What you will do: Output every line below exactly.

Data supplied:
▬▬▬

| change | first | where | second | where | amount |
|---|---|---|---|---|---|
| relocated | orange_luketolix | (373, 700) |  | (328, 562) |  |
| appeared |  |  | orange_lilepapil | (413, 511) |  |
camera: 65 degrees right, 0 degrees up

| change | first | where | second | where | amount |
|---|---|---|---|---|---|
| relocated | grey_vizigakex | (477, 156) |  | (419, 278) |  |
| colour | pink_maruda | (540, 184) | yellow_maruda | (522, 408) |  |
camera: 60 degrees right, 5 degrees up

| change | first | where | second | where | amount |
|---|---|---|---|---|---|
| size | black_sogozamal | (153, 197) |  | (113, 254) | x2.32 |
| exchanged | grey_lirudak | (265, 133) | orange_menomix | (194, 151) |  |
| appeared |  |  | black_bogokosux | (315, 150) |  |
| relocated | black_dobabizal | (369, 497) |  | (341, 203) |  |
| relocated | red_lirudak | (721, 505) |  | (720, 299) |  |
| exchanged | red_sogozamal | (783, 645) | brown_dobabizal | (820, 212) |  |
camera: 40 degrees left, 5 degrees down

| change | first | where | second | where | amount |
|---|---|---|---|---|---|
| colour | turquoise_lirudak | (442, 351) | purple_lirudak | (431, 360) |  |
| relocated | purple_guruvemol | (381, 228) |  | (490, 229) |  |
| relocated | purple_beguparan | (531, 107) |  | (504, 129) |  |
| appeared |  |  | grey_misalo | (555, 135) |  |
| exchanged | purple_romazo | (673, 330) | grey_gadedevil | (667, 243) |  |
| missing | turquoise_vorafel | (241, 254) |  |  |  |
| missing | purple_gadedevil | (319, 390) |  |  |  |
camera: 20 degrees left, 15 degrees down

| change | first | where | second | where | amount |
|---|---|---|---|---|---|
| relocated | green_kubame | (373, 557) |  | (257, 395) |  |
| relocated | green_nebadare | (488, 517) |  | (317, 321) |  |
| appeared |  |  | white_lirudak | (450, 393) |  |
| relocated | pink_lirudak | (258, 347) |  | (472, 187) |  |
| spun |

▬▬▬

Written answer:
| change | first | where | second | where | amount |
|---|---|---|---|---|---|
| relocated | orange_luketolix | (373, 700) |  | (328, 562) |  |
| appeared |  |  | orange_lilepapil | (413, 511) |  |
camera: 65 degrees right, 0 degrees up

| change | first | where | second | where | amount |
|---|---|---|---|---|---|
| relocated | grey_vizigakex | (477, 156) |  | (419, 278) |  |
| colour | pink_maruda | (540, 184) | yellow_maruda | (522, 408) |  |
camera: 60 degrees right, 5 degrees up

| change | first | where | second | where | amount |
|---|---|---|---|---|---|
| size | black_sogozamal | (153, 197) |  | (113, 254) | x2.32 |
| exchanged | grey_lirudak | (265, 133) | orange_menomix | (194, 151) |  |
| appeared |  |  | black_bogokosux | (315, 150) |  |
| relocated | black_dobabizal | (369, 497) |  | (341, 203) |  |
| relocated | red_lirudak | (721, 505) |  | (720, 299) |  |
| exchanged | red_sogozamal | (783, 645) | brown_dobabizal | (820, 212) |  |
camera: 40 degrees left, 5 degrees down

| change | first | where | second | where | amount |
|---|---|---|---|---|---|
| colour | turquoise_lirudak | (442, 351) | purple_lirudak | (431, 360) |  |
| relocated | purple_guruvemol | (381, 228) |  | (490, 229) |  |
| relocated | purple_beguparan | (531, 107) |  | (504, 129) |  |
| appeared |  |  | grey_misalo | (555, 135) |  |
| exchanged | purple_romazo | (673, 330) | grey_gadedevil | (667, 243) |  |
| missing | turquoise_vorafel | (241, 254) |  |  |  |
| missing | purple_gadedevil | (319, 390) |  |  |  |
camera: 20 degrees left, 15 degrees down

| change | first | where | second | where | amount |
|---|---|---|---|---|---|
| relocated | green_kubame | (373, 557) |  | (257, 395) |  |
| relocated | green_nebadare | (488, 517) |  | (317, 321) |  |
| appeared |  |  | white_lirudak | (450, 393) |  |
| relocated | pink_lirudak | (258, 347) |  | (472, 187) |  |
| spun |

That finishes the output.